[Object matching data]
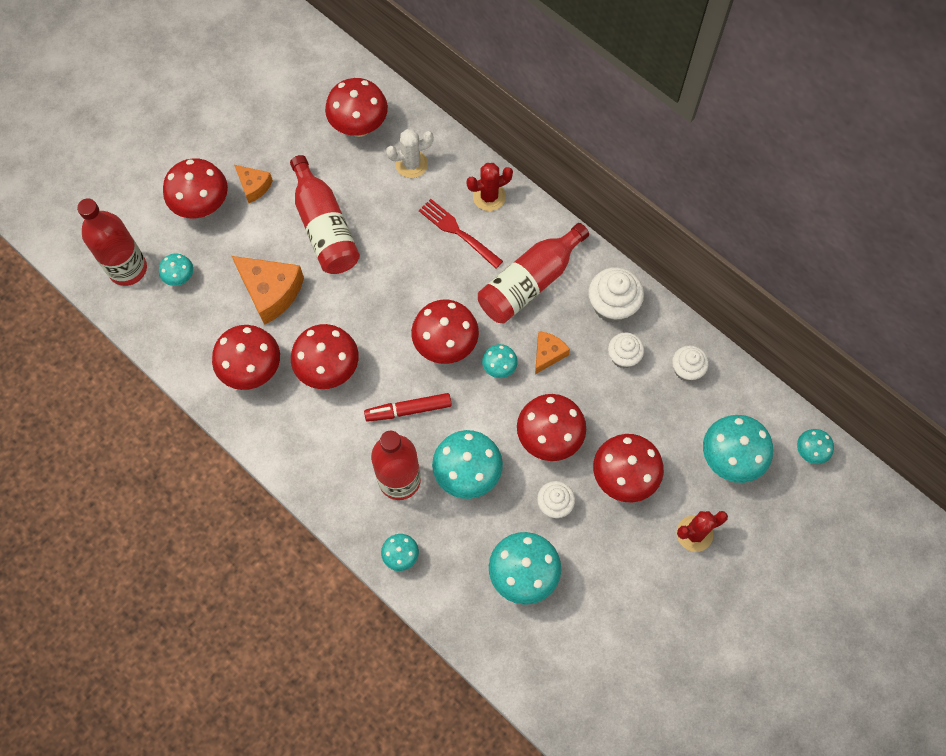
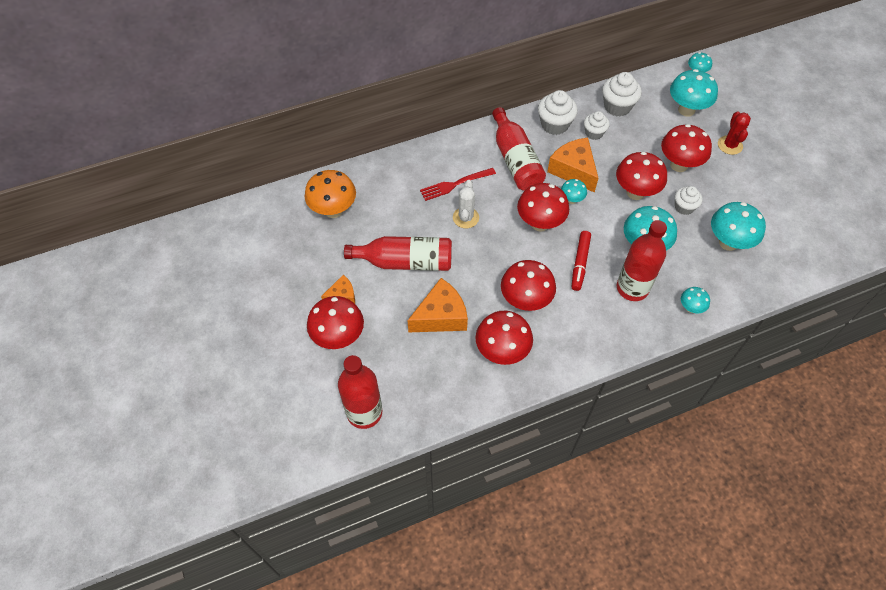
camera: 65 degrees left, 10 degrees down
(180, 278) = (394, 375): turquoise mushroom -> none
(359, 127) = (333, 210): red mushroom -> orange mushroom
(411, 164) = (384, 191): white cactus -> white cactus (465, 218)
(489, 197) = (437, 157): red cactus -> none
(548, 354) = (573, 170): orange cheese -> orange cheese, size x1.78
(686, 369) = (617, 106): white cupcake -> white cupcake, size x1.54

[Work task] Line count for the string "mushroom": state how many lines in the data contain it, and output nothing else.

[Solution for this problem] 2